Top of Material provided
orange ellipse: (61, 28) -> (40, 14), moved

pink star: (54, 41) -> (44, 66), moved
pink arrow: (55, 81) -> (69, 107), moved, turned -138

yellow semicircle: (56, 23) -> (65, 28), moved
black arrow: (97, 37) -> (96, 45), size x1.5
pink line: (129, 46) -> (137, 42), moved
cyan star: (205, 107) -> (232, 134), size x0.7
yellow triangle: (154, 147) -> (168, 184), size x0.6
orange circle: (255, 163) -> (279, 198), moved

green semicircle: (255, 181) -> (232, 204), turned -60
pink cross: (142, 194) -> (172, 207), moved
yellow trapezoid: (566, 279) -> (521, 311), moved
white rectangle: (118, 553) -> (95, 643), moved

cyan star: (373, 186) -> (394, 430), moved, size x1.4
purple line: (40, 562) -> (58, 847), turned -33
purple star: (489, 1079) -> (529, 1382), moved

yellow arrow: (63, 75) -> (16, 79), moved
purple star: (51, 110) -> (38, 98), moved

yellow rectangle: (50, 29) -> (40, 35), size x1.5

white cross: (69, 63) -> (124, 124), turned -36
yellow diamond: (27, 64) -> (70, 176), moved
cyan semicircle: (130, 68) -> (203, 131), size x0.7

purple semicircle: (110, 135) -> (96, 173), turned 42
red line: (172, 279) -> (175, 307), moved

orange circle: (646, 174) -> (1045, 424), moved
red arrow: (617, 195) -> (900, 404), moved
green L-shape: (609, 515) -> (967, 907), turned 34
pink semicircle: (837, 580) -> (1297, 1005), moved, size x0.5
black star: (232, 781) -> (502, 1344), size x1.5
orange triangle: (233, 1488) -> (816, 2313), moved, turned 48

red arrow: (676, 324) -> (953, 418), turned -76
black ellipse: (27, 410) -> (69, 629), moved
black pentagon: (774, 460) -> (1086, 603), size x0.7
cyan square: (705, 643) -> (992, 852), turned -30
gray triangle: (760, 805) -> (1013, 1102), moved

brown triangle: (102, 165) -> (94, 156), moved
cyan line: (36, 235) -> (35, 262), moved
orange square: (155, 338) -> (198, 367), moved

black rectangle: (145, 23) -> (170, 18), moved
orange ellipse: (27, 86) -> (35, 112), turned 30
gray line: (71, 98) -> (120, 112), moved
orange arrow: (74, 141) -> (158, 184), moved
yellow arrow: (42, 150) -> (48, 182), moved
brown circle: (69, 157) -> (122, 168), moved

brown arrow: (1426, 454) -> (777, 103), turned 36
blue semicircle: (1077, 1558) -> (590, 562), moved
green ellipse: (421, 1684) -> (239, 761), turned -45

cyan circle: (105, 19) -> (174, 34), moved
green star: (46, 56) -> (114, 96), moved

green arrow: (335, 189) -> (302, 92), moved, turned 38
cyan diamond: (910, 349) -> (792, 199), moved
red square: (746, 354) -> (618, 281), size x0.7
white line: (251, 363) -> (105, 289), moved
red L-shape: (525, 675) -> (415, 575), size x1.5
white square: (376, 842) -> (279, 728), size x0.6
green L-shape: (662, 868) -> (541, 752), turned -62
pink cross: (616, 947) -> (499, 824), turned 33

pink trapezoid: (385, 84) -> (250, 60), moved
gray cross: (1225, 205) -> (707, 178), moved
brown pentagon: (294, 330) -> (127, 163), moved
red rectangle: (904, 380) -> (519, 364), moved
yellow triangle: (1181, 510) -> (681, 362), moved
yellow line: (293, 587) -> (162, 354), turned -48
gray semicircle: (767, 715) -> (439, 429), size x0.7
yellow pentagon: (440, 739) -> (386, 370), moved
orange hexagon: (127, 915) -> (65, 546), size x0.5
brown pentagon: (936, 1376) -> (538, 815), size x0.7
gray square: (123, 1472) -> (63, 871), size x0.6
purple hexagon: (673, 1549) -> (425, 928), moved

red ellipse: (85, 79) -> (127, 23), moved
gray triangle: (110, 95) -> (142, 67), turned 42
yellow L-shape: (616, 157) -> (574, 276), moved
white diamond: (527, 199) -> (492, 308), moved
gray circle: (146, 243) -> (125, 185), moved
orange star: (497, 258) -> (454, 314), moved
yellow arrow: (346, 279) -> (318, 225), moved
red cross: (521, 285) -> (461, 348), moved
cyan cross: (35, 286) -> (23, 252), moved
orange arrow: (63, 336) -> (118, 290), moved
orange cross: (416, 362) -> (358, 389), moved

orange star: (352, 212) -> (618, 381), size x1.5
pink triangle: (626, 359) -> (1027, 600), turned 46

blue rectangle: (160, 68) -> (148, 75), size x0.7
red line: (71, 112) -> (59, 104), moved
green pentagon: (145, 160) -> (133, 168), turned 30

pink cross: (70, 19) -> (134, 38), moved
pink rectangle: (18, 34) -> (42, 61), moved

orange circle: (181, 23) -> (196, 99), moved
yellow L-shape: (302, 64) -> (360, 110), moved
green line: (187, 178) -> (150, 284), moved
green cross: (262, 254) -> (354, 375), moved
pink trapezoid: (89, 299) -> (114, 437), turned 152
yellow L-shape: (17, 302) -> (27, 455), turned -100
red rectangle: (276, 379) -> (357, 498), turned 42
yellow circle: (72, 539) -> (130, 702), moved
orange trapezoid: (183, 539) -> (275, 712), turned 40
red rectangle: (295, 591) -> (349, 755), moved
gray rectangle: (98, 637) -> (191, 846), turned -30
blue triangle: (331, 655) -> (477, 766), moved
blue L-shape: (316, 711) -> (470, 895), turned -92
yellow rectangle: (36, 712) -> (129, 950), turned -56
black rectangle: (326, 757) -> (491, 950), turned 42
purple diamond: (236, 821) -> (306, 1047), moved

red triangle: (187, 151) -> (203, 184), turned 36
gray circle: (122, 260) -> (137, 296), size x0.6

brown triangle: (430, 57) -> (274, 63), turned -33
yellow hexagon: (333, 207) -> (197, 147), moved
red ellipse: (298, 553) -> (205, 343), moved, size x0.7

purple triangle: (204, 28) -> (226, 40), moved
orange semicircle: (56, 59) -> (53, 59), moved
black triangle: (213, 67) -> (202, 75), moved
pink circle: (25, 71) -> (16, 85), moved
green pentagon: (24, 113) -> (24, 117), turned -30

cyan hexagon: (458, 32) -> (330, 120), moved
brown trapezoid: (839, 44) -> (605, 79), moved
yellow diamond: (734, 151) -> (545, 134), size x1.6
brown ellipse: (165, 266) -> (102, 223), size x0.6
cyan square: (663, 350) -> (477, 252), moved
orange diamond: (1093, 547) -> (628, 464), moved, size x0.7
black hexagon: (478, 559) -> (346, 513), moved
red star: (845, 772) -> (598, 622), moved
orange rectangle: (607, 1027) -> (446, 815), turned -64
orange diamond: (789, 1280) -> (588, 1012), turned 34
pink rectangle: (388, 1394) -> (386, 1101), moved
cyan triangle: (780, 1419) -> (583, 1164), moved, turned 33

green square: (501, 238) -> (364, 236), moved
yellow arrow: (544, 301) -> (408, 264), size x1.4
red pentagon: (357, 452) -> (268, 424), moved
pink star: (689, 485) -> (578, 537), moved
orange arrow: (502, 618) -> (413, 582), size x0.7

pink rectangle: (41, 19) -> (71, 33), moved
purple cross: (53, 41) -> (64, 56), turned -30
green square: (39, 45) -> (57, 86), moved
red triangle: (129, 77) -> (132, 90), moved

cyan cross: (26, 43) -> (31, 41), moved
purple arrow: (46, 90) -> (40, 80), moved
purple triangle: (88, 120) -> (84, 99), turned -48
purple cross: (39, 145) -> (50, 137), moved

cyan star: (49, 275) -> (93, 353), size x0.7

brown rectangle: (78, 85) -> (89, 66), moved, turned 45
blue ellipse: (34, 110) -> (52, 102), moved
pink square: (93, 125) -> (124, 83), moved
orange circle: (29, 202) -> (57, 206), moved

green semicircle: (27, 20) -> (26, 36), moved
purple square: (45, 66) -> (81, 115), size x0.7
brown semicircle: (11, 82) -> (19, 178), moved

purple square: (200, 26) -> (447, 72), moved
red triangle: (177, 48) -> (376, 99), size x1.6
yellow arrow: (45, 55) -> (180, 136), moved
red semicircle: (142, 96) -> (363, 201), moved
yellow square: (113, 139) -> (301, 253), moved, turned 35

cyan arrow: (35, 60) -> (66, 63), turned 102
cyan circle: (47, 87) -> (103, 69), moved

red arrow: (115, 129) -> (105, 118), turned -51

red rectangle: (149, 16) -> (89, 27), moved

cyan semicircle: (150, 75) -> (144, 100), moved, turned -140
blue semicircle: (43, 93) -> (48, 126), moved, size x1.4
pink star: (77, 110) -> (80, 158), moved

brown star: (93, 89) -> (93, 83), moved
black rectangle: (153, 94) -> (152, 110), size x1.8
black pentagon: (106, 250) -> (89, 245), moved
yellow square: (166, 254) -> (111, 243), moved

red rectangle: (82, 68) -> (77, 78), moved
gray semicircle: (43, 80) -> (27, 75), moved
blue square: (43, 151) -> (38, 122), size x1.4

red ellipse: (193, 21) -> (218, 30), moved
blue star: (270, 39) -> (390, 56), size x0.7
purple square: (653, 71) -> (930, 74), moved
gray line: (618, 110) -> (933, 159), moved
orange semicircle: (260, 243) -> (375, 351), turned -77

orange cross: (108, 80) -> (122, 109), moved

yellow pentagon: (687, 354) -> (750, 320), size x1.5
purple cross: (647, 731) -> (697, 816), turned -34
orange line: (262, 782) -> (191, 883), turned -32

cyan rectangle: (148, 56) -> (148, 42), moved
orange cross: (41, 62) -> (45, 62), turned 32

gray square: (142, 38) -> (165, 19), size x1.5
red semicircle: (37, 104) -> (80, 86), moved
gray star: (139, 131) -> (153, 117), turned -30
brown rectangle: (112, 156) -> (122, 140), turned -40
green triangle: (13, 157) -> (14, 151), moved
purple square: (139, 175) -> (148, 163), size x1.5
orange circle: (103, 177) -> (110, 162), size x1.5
Bottom of Material provided
**Problem description**
What do the lines above say from the one containing "purple star: (51, 110) -> (38, 98), moved" down to the one containing "yellow arrow: (42, 150) -> (48, 182), moved"? Return them exactly, both end lines included, and only them.

**Task output**
purple star: (51, 110) -> (38, 98), moved

yellow rectangle: (50, 29) -> (40, 35), size x1.5

white cross: (69, 63) -> (124, 124), turned -36
yellow diamond: (27, 64) -> (70, 176), moved
cyan semicircle: (130, 68) -> (203, 131), size x0.7

purple semicircle: (110, 135) -> (96, 173), turned 42
red line: (172, 279) -> (175, 307), moved

orange circle: (646, 174) -> (1045, 424), moved
red arrow: (617, 195) -> (900, 404), moved
green L-shape: (609, 515) -> (967, 907), turned 34
pink semicircle: (837, 580) -> (1297, 1005), moved, size x0.5
black star: (232, 781) -> (502, 1344), size x1.5
orange triangle: (233, 1488) -> (816, 2313), moved, turned 48

red arrow: (676, 324) -> (953, 418), turned -76
black ellipse: (27, 410) -> (69, 629), moved
black pentagon: (774, 460) -> (1086, 603), size x0.7
cyan square: (705, 643) -> (992, 852), turned -30
gray triangle: (760, 805) -> (1013, 1102), moved

brown triangle: (102, 165) -> (94, 156), moved
cyan line: (36, 235) -> (35, 262), moved
orange square: (155, 338) -> (198, 367), moved

black rectangle: (145, 23) -> (170, 18), moved
orange ellipse: (27, 86) -> (35, 112), turned 30
gray line: (71, 98) -> (120, 112), moved
orange arrow: (74, 141) -> (158, 184), moved
yellow arrow: (42, 150) -> (48, 182), moved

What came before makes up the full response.